→ **What you have to do**
Apart from the pictures, every part of the records below gets retyped exactly.
Source material Block Start
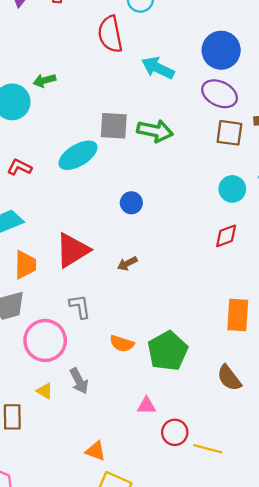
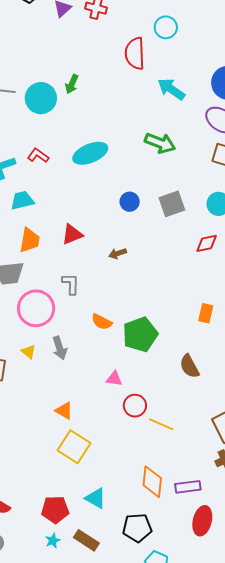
green arrow: (44, 80) -> (72, 84), turned -60
gray square: (114, 126) -> (172, 204), moved, turned -32
red triangle: (72, 250) -> (72, 234), size x0.7
orange rectangle: (238, 315) -> (206, 313), size x0.7

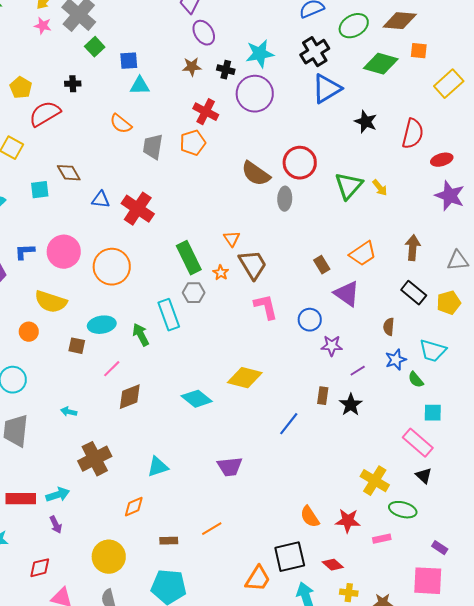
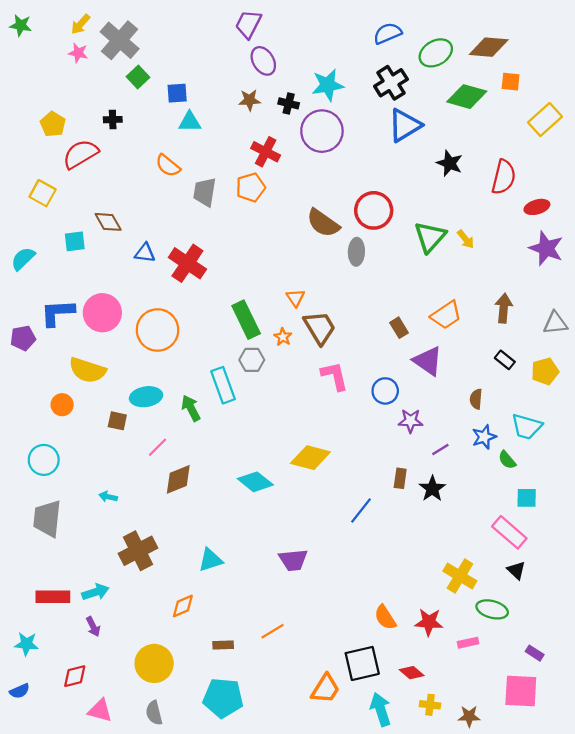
blue L-shape: (25, 252) -> (57, 313), size x1.5
black rectangle: (414, 293) -> (505, 360), size x0.7

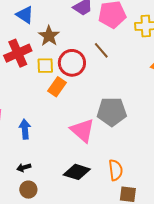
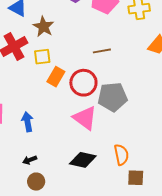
brown line: (101, 50) -> (102, 51), moved, turned -54
red circle: (72, 63) -> (83, 83), moved

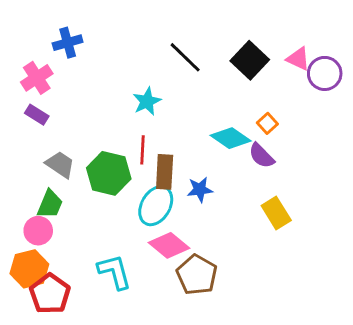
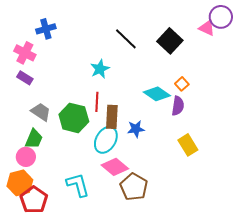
pink triangle: (298, 59) -> (207, 28), moved
purple circle: (325, 73) -> (221, 17), moved
pink cross: (37, 78) -> (25, 53), turned -30
purple semicircle: (262, 156) -> (178, 106), turned -126

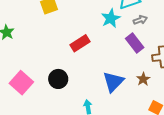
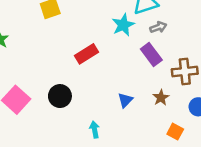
blue triangle: (113, 82) -> (125, 100), size x0.6

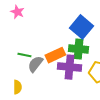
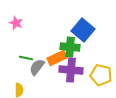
pink star: (17, 12) -> (16, 23), moved
green cross: (79, 49) -> (70, 47), moved

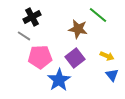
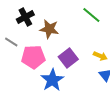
brown star: (78, 29) -> (49, 29), moved
gray line: (24, 36) -> (11, 42), moved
Source material Block End
→ **Task response**
green arrow: (44, 80) -> (72, 84), turned -60
gray square: (114, 126) -> (172, 204), moved, turned -32
red triangle: (72, 250) -> (72, 234), size x0.7
orange rectangle: (238, 315) -> (206, 313), size x0.7

blue L-shape: (25, 252) -> (57, 313), size x1.5
black rectangle: (414, 293) -> (505, 360), size x0.7

brown line: (101, 50) -> (102, 51), moved, turned -54
red circle: (72, 63) -> (83, 83), moved

pink triangle: (298, 59) -> (207, 28), moved
purple circle: (325, 73) -> (221, 17), moved
pink cross: (37, 78) -> (25, 53), turned -30
purple semicircle: (262, 156) -> (178, 106), turned -126

blue triangle: (113, 82) -> (125, 100), size x0.6

pink star: (17, 12) -> (16, 23), moved
green cross: (79, 49) -> (70, 47), moved

brown star: (78, 29) -> (49, 29), moved
gray line: (24, 36) -> (11, 42), moved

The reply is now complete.